**Activity**
Word for word, reproduce all entries below, leaving every picture out.

**Task material**

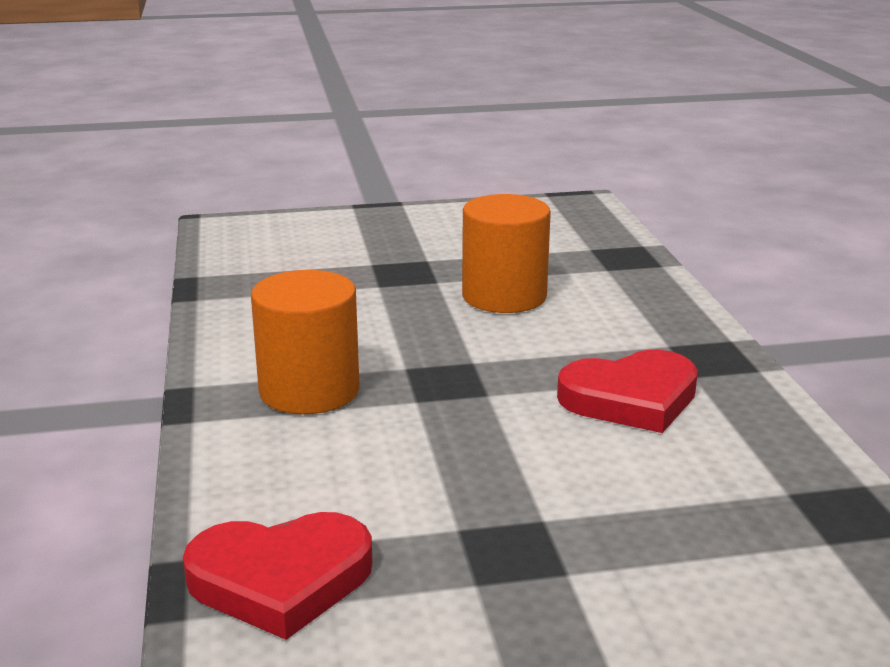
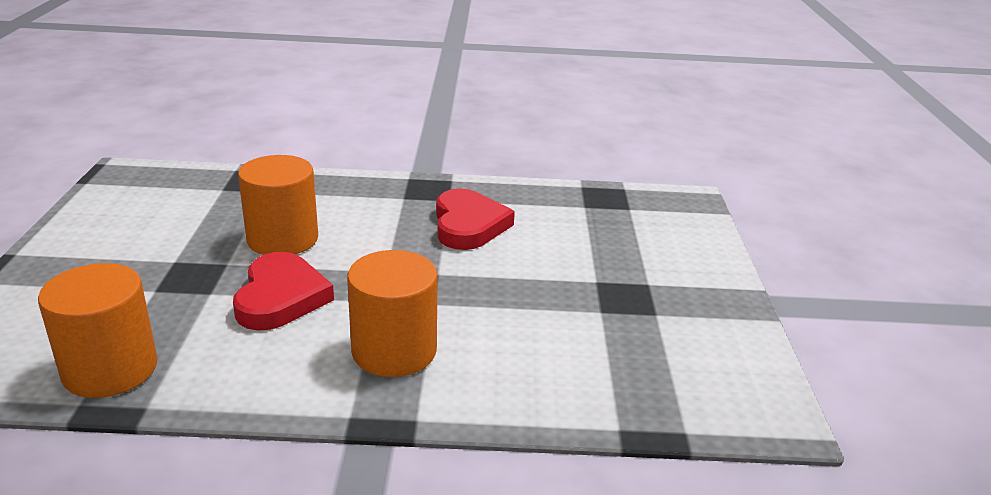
camera: 80 degrees left, 5 degrees up
(244, 275) = (110, 369): none -> orange cylinder
(281, 580) = (648, 386): red heart -> red heart (281, 297)

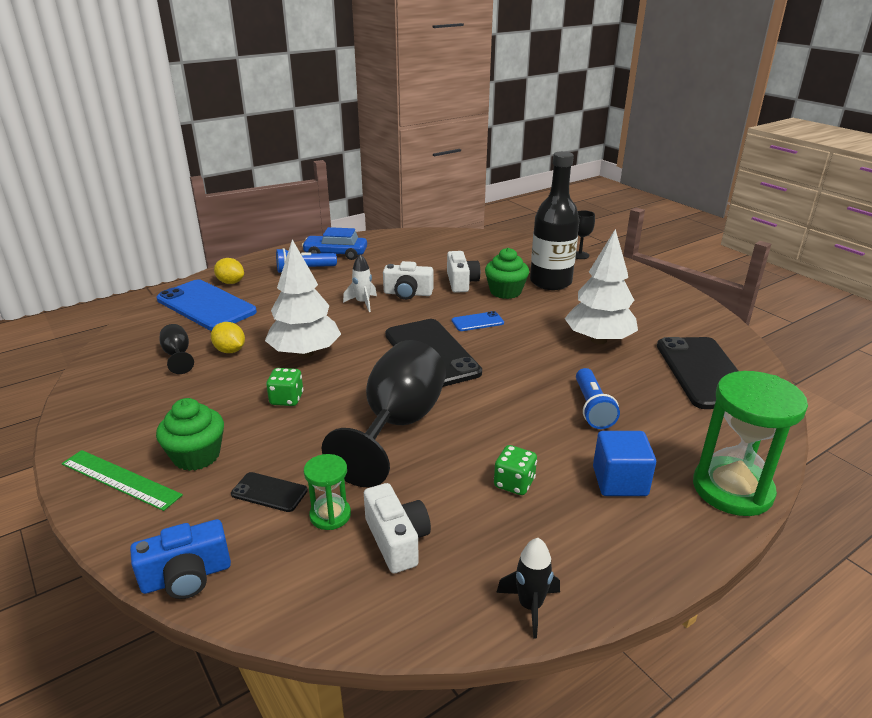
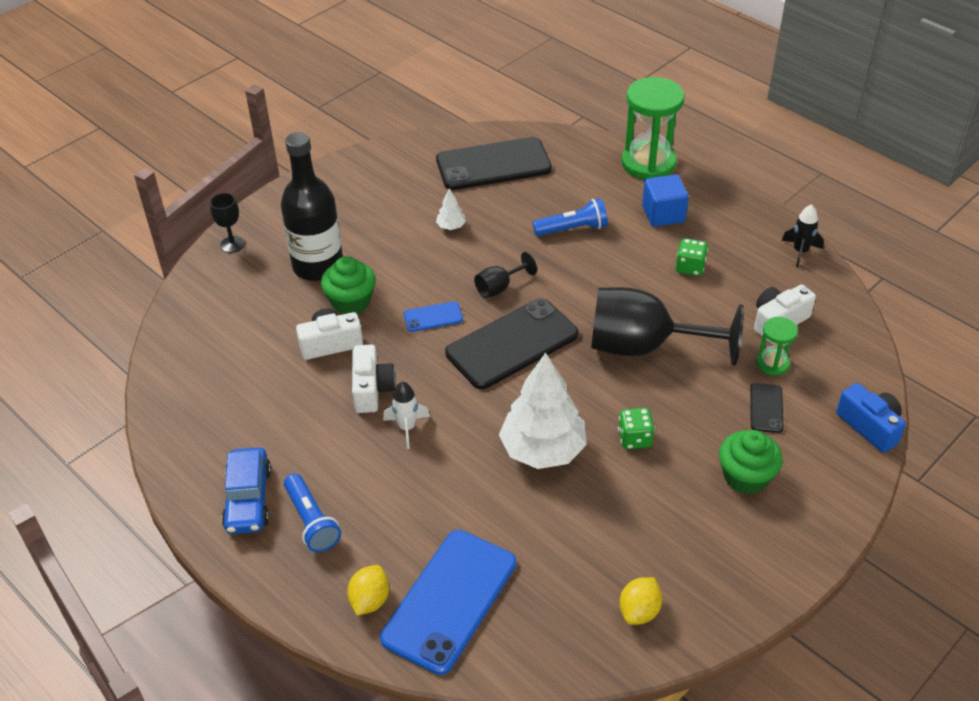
camera: 100 degrees left, 15 degrees up
(120, 479) = (800, 520): green ruler -> none
(178, 356) = (585, 573): black goblet -> black goblet (499, 287)
(230, 351) = (558, 524): yellow lemon -> yellow lemon (639, 611)
(477, 322) = (433, 317): blue phone -> blue phone turned 75 degrees counterclockwise
(598, 340) = (451, 226): white tree -> white tree, size x0.41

**Response box**
camera: 80 degrees left, 5 degrees up
(244, 275) = (110, 369): none -> orange cylinder
(281, 580) = (648, 386): red heart -> red heart (281, 297)

camera: 100 degrees left, 15 degrees up
(120, 479) = (800, 520): green ruler -> none
(178, 356) = (585, 573): black goblet -> black goblet (499, 287)
(230, 351) = (558, 524): yellow lemon -> yellow lemon (639, 611)
(477, 322) = (433, 317): blue phone -> blue phone turned 75 degrees counterclockwise
(598, 340) = (451, 226): white tree -> white tree, size x0.41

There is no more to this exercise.